== Description of the task ==
What follows is a set of records; copy all of it exactly.

Coordinate-based object records
————

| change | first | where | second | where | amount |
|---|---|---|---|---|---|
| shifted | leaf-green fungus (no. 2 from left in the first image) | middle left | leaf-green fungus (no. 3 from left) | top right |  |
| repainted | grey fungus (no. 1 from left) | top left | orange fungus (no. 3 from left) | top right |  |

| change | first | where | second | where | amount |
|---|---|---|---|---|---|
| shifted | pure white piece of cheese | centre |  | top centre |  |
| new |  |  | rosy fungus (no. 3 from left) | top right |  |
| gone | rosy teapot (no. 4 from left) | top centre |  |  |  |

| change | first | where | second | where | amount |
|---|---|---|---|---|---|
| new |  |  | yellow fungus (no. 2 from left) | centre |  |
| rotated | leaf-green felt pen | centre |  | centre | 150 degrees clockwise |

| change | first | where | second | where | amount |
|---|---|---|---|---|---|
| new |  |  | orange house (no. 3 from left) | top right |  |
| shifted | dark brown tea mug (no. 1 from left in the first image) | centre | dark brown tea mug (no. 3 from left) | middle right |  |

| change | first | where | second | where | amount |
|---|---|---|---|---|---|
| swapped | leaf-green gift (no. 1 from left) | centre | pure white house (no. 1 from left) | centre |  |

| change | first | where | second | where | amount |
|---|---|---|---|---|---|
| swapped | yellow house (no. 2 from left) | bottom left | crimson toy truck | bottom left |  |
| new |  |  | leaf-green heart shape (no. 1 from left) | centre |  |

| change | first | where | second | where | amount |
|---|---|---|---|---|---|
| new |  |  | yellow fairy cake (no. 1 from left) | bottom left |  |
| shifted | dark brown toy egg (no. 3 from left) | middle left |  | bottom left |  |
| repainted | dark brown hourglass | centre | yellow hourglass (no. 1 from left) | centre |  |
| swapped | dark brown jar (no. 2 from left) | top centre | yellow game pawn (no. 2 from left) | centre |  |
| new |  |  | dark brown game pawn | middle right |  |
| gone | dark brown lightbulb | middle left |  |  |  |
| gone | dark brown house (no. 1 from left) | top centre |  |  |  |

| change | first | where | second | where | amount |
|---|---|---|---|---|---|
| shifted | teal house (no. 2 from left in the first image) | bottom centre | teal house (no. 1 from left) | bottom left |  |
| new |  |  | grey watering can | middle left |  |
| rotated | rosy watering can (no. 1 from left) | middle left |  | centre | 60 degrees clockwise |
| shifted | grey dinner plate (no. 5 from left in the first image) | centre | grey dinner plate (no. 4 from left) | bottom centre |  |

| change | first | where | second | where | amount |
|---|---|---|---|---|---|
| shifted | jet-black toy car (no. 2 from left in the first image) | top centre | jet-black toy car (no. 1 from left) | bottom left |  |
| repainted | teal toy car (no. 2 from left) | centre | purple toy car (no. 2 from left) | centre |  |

————

== Problem solution ==
| change | first | where | second | where | amount |
|---|---|---|---|---|---|
| shifted | leaf-green fungus (no. 2 from left in the first image) | middle left | leaf-green fungus (no. 3 from left) | top right |  |
| repainted | grey fungus (no. 1 from left) | top left | orange fungus (no. 3 from left) | top right |  |

| change | first | where | second | where | amount |
|---|---|---|---|---|---|
| shifted | pure white piece of cheese | centre |  | top centre |  |
| new |  |  | rosy fungus (no. 3 from left) | top right |  |
| gone | rosy teapot (no. 4 from left) | top centre |  |  |  |

| change | first | where | second | where | amount |
|---|---|---|---|---|---|
| new |  |  | yellow fungus (no. 2 from left) | centre |  |
| rotated | leaf-green felt pen | centre |  | centre | 150 degrees clockwise |

| change | first | where | second | where | amount |
|---|---|---|---|---|---|
| new |  |  | orange house (no. 3 from left) | top right |  |
| shifted | dark brown tea mug (no. 1 from left in the first image) | centre | dark brown tea mug (no. 3 from left) | middle right |  |

| change | first | where | second | where | amount |
|---|---|---|---|---|---|
| swapped | leaf-green gift (no. 1 from left) | centre | pure white house (no. 1 from left) | centre |  |

| change | first | where | second | where | amount |
|---|---|---|---|---|---|
| swapped | yellow house (no. 2 from left) | bottom left | crimson toy truck | bottom left |  |
| new |  |  | leaf-green heart shape (no. 1 from left) | centre |  |

| change | first | where | second | where | amount |
|---|---|---|---|---|---|
| new |  |  | yellow fairy cake (no. 1 from left) | bottom left |  |
| shifted | dark brown toy egg (no. 3 from left) | middle left |  | bottom left |  |
| repainted | dark brown hourglass | centre | yellow hourglass (no. 1 from left) | centre |  |
| swapped | dark brown jar (no. 2 from left) | top centre | yellow game pawn (no. 2 from left) | centre |  |
| new |  |  | dark brown game pawn | middle right |  |
| gone | dark brown lightbulb | middle left |  |  |  |
| gone | dark brown house (no. 1 from left) | top centre |  |  |  |

| change | first | where | second | where | amount |
|---|---|---|---|---|---|
| shifted | teal house (no. 2 from left in the first image) | bottom centre | teal house (no. 1 from left) | bottom left |  |
| new |  |  | grey watering can | middle left |  |
| rotated | rosy watering can (no. 1 from left) | middle left |  | centre | 60 degrees clockwise |
| shifted | grey dinner plate (no. 5 from left in the first image) | centre | grey dinner plate (no. 4 from left) | bottom centre |  |

| change | first | where | second | where | amount |
|---|---|---|---|---|---|
| shifted | jet-black toy car (no. 2 from left in the first image) | top centre | jet-black toy car (no. 1 from left) | bottom left |  |
| repainted | teal toy car (no. 2 from left) | centre | purple toy car (no. 2 from left) | centre |  |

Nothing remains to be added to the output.